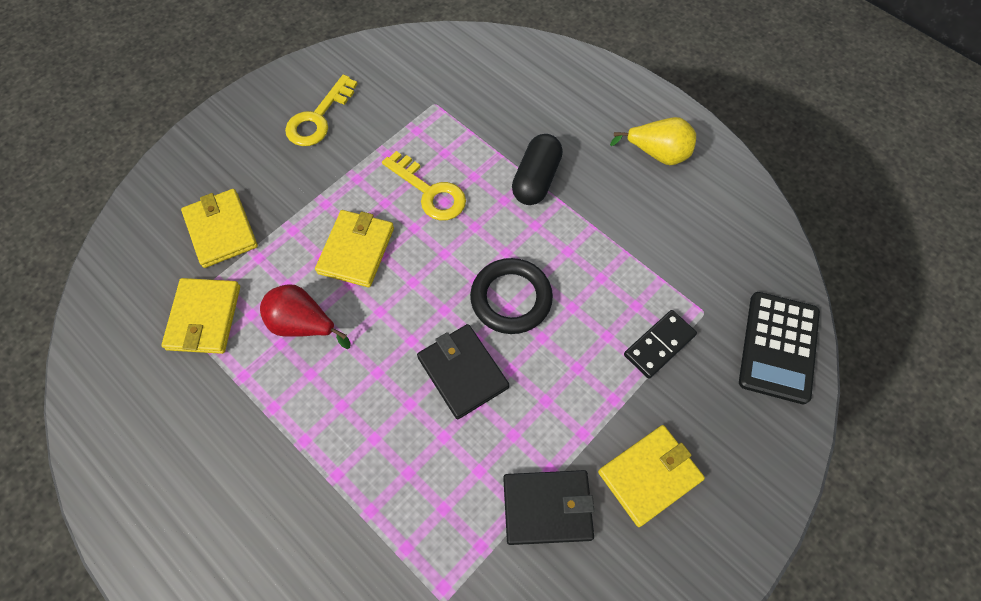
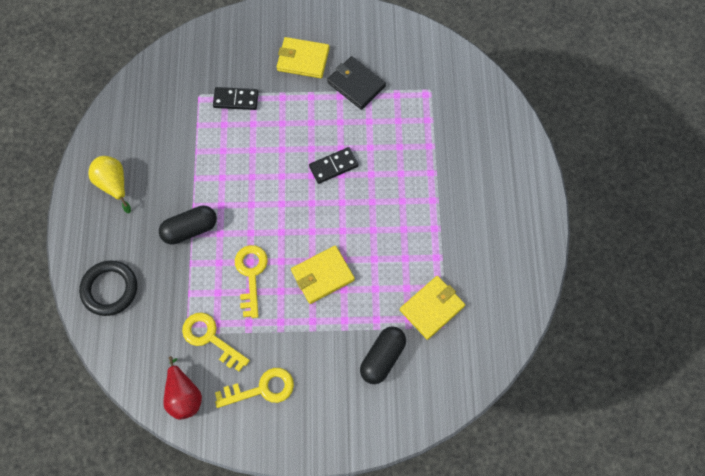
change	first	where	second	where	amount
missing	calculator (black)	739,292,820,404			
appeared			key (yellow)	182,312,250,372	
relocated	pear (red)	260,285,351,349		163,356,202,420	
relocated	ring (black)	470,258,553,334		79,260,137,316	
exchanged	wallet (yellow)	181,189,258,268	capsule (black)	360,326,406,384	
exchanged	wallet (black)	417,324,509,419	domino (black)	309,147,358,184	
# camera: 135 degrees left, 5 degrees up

-*-

--- Task item ---
The listing is to be repeated exactly, with its pictures removed.

--- Exercise result ---
change	first	where	second	where	amount
missing	calculator (black)	739,292,820,404			
appeared			key (yellow)	182,312,250,372	
relocated	pear (red)	260,285,351,349		163,356,202,420	
relocated	ring (black)	470,258,553,334		79,260,137,316	
exchanged	wallet (yellow)	181,189,258,268	capsule (black)	360,326,406,384	
exchanged	wallet (black)	417,324,509,419	domino (black)	309,147,358,184	
# camera: 135 degrees left, 5 degrees up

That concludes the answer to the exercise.